* _Required work_: What you give back should be exactly the lines from the one with "purple diamond: (366, 838)" through the final line of the material, pictures removed; please add nothing.

* _Data for review_:

┄┄┄┄┄┄┄┄┄┄┄┄┄┄┄┄┄┄┄┄

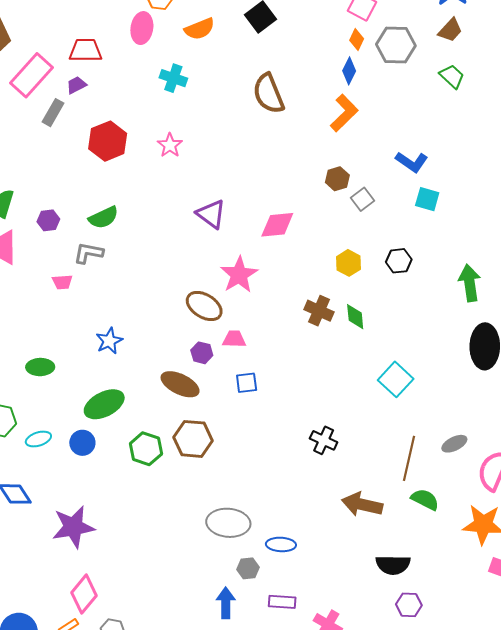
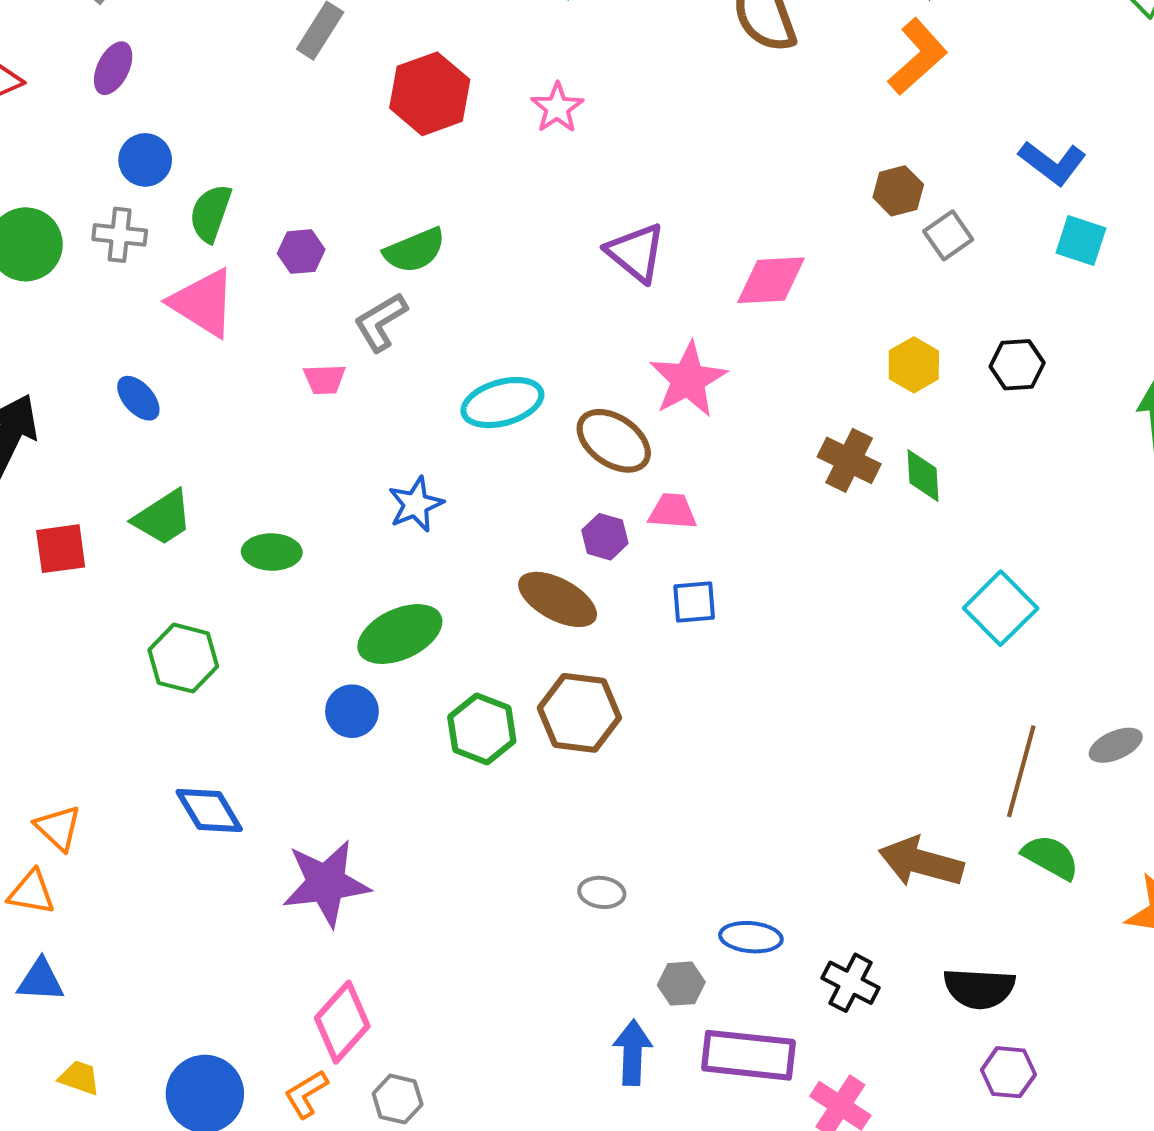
gray L-shape: (88, 253) -> (381, 322), turned -44
cyan ellipse: (38, 439) -> (502, 403), moved, size x1.5
black cross: (324, 440) -> (851, 983), moved
gray ellipse: (228, 523) -> (602, 892), moved, size x0.5
purple rectangle: (282, 602) -> (748, 1055), size x1.6

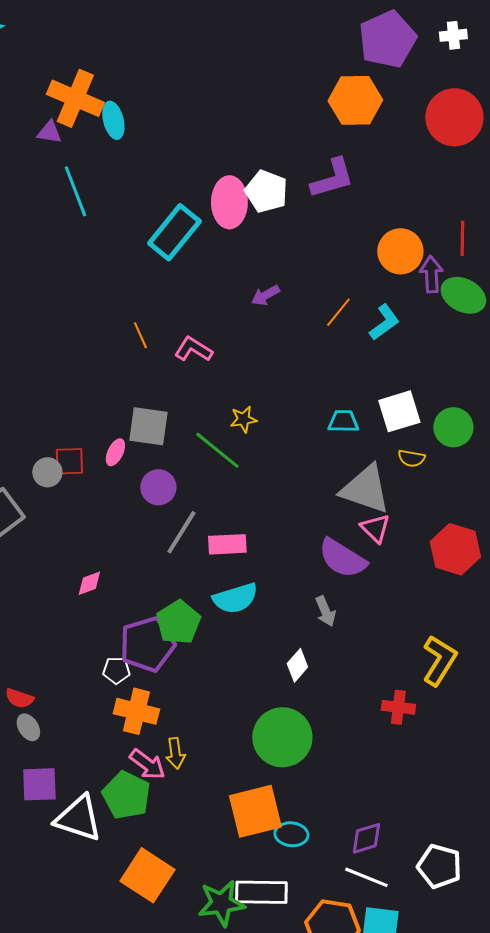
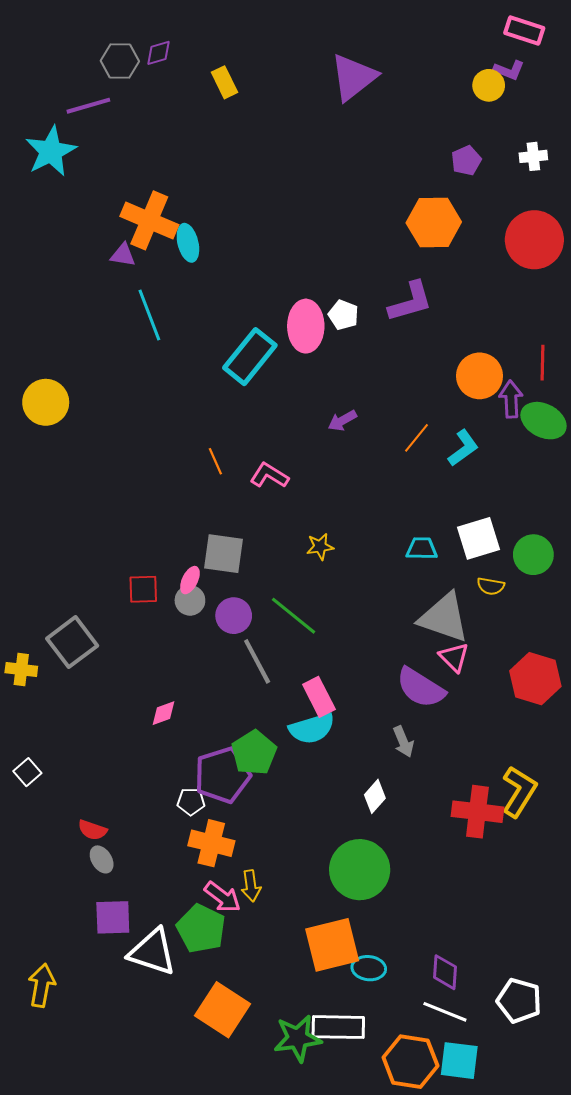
purple pentagon: (387, 39) -> (466, 161), size x0.5
white pentagon: (266, 191) -> (343, 315), size x0.7
green line: (217, 450) -> (294, 616), moved
gray circle: (47, 472) -> (190, 600), moved
gray line: (181, 532) -> (257, 661), turned -60
pink rectangle: (227, 544) -> (319, 697), moved, turned 66
red cross: (398, 707) -> (477, 812), moved, size x1.5
purple diamond: (366, 838) -> (445, 972), turned -69

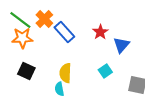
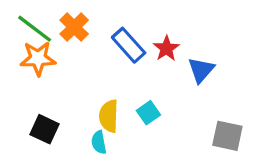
blue rectangle: (64, 32) -> (129, 45), moved
black square: (26, 71) -> (44, 129), moved
cyan square: (105, 71) -> (148, 113), moved

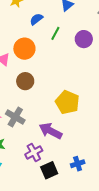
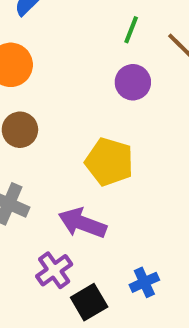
green line: (55, 33) -> (131, 30), moved
purple circle: (84, 39) -> (133, 82), moved

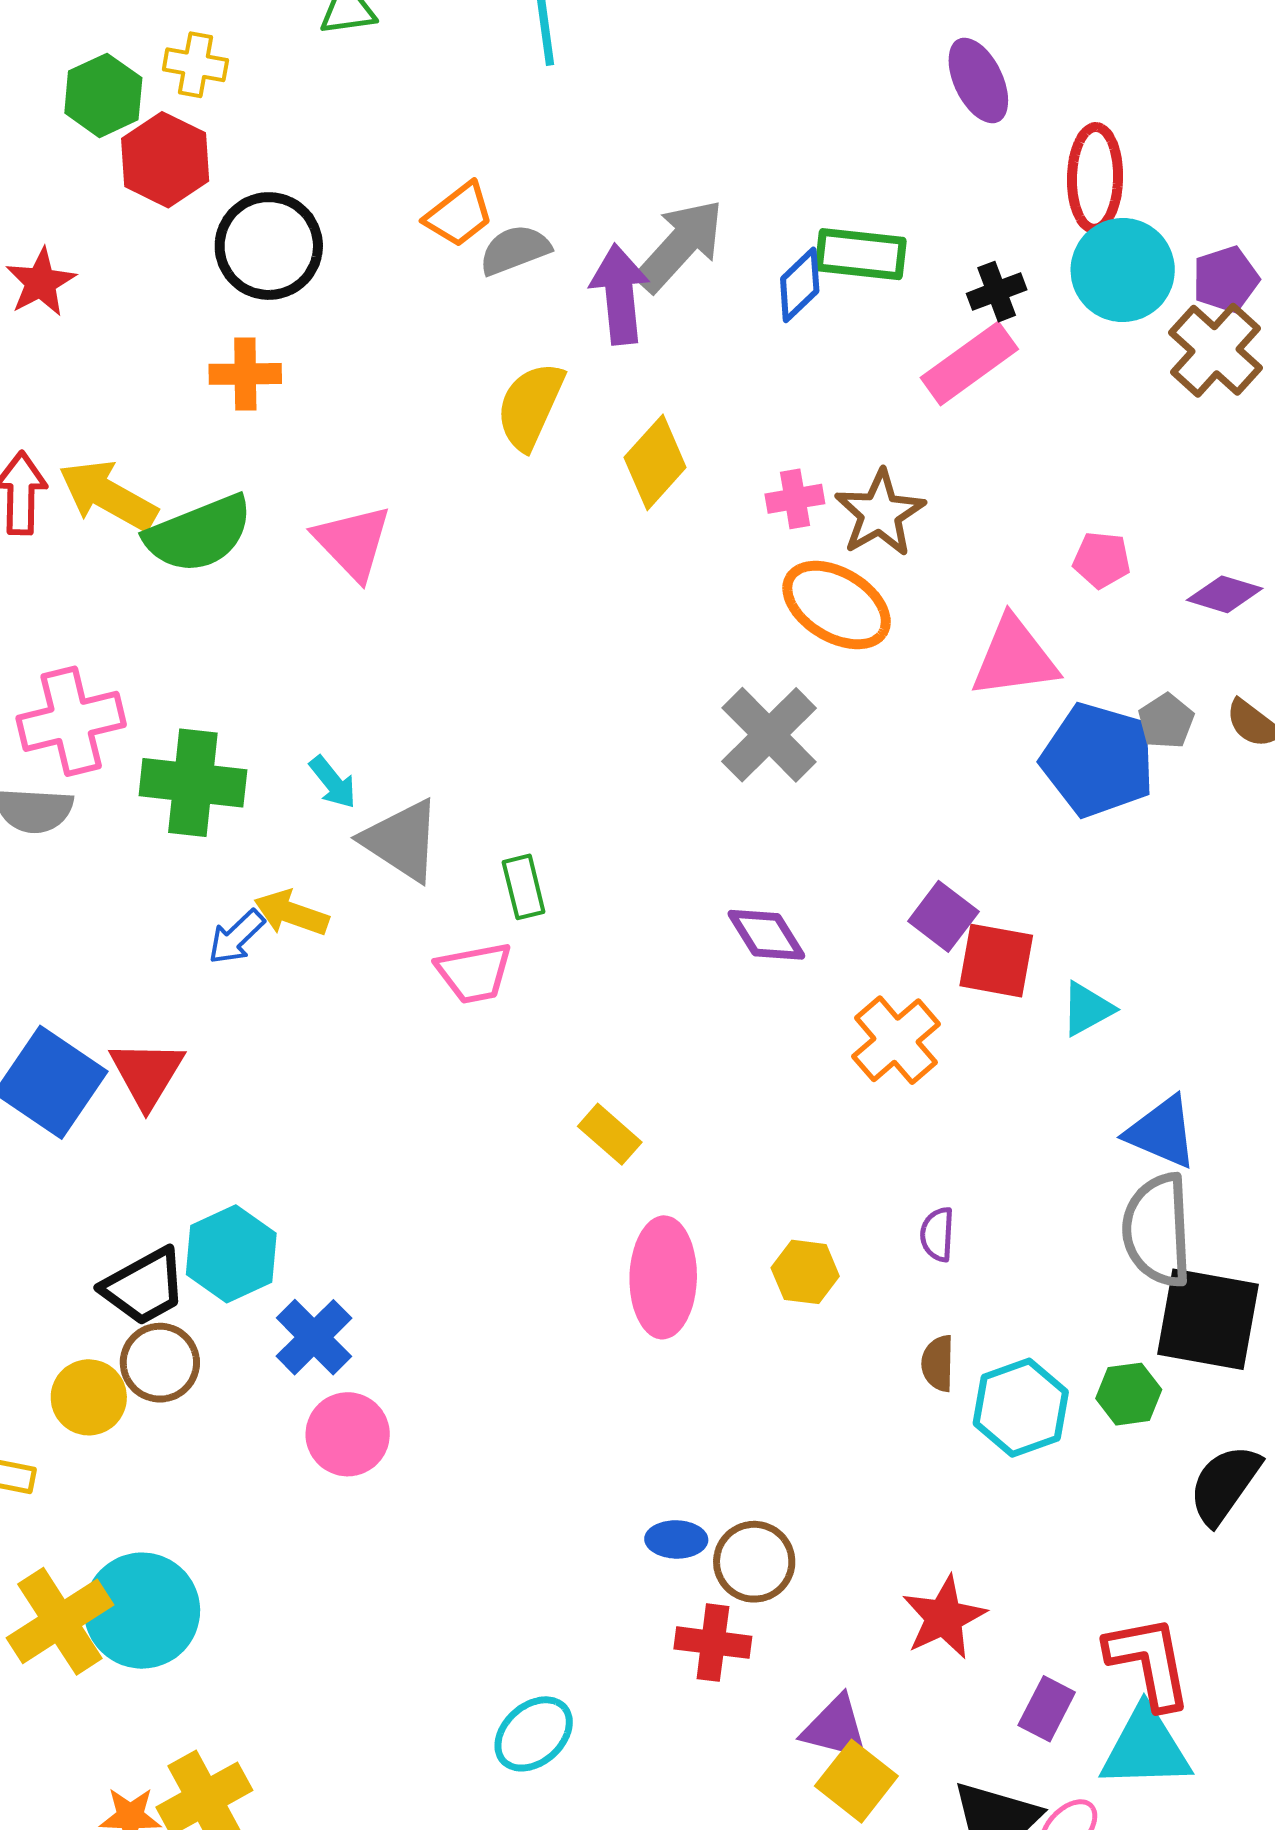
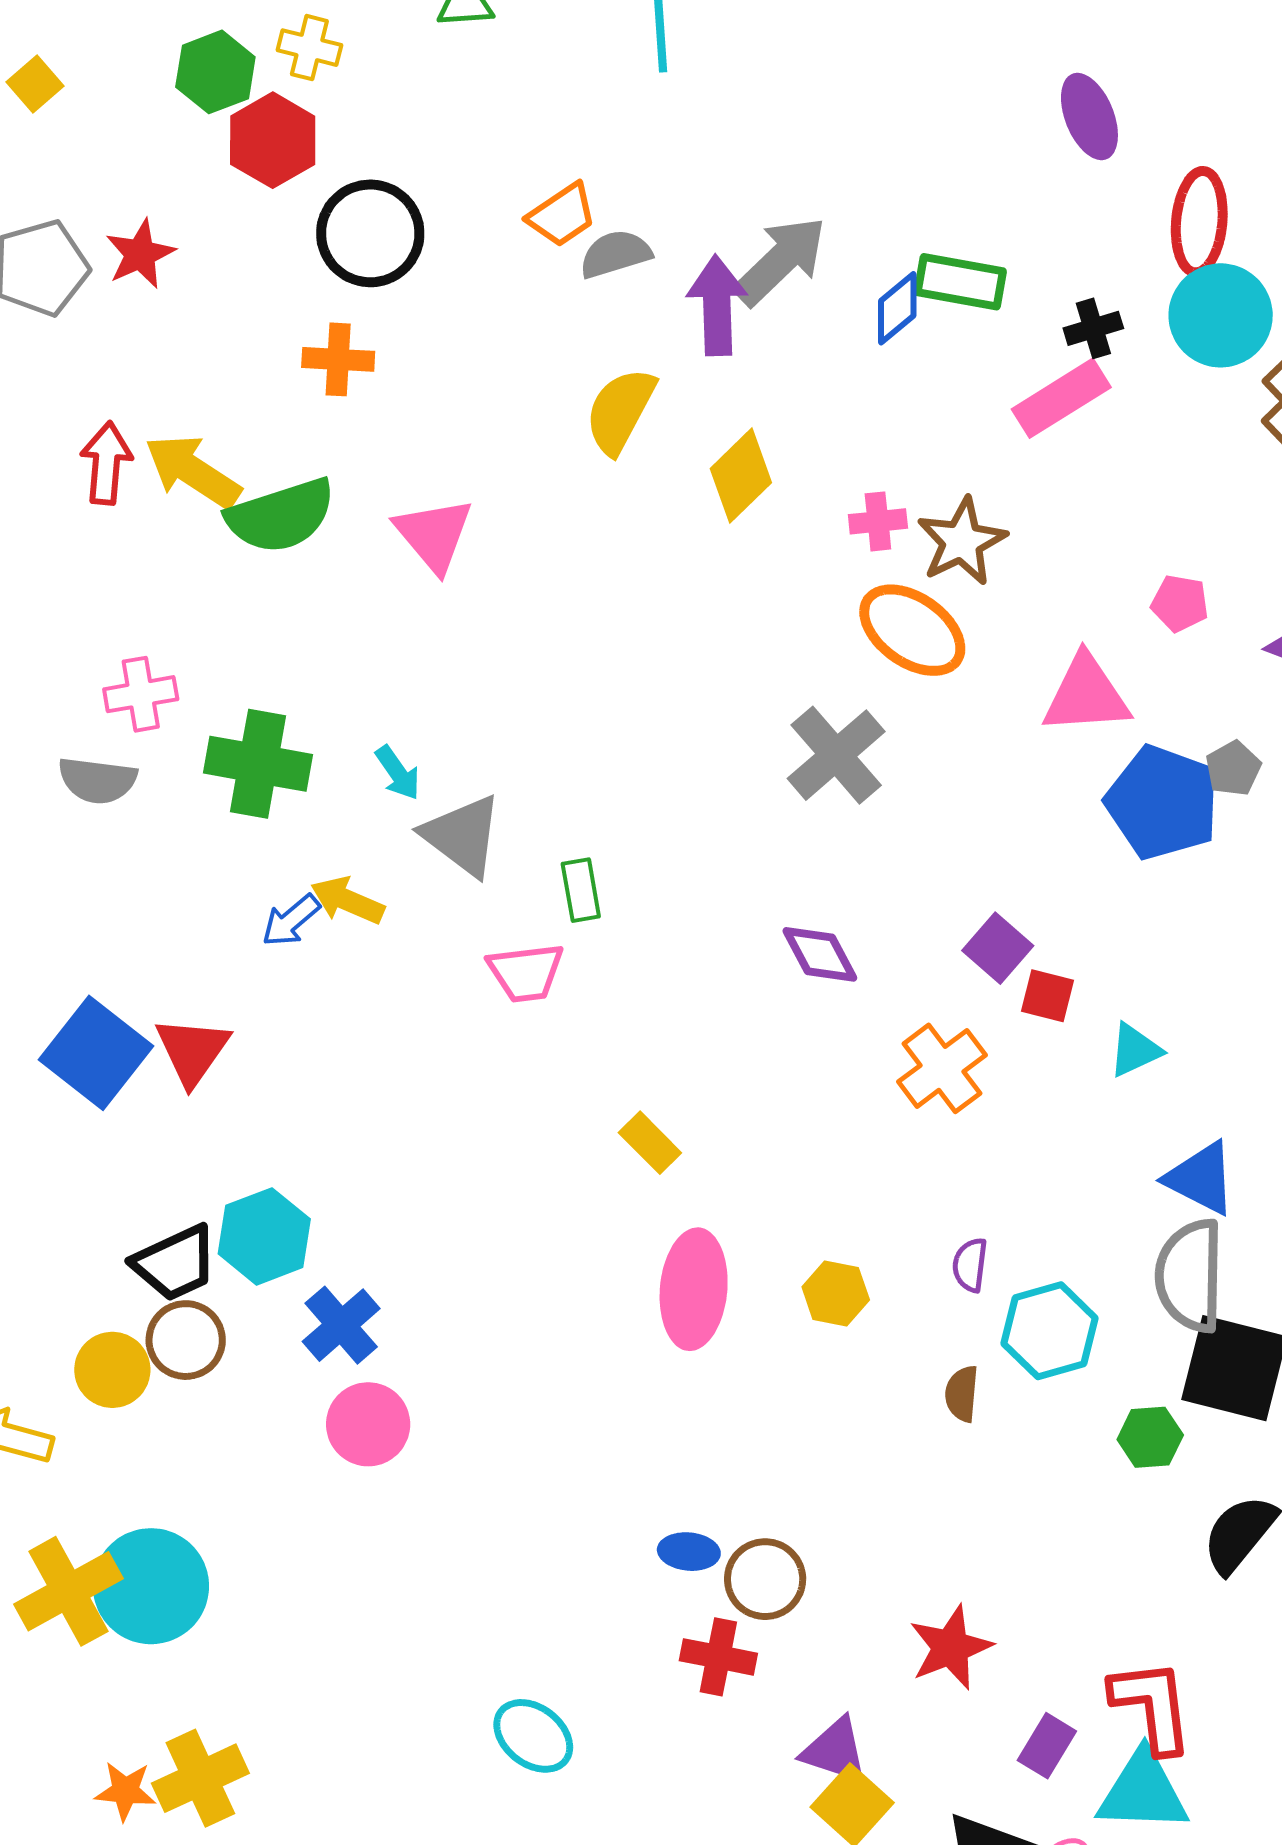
pink cross: (71, 721) -> (141, 694), size x0.7
red square: (996, 961) -> (1047, 996), size x0.7
cyan hexagon: (1021, 1408) -> (1050, 1331), moved
cyan ellipse: (534, 1734) -> (533, 1736), turned 76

┄┄┄┄┄┄┄┄┄┄┄┄┄┄┄┄┄┄┄┄

* _Answer section_:
purple diamond: (366, 838) -> (445, 972), turned -69

blue rectangle: (64, 32) -> (129, 45), moved
black square: (26, 71) -> (44, 129), moved
cyan square: (105, 71) -> (148, 113), moved

green line: (55, 33) -> (131, 30), moved
purple circle: (84, 39) -> (133, 82), moved

pink cross: (71, 721) -> (141, 694), size x0.7
red square: (996, 961) -> (1047, 996), size x0.7
cyan hexagon: (1021, 1408) -> (1050, 1331), moved
cyan ellipse: (534, 1734) -> (533, 1736), turned 76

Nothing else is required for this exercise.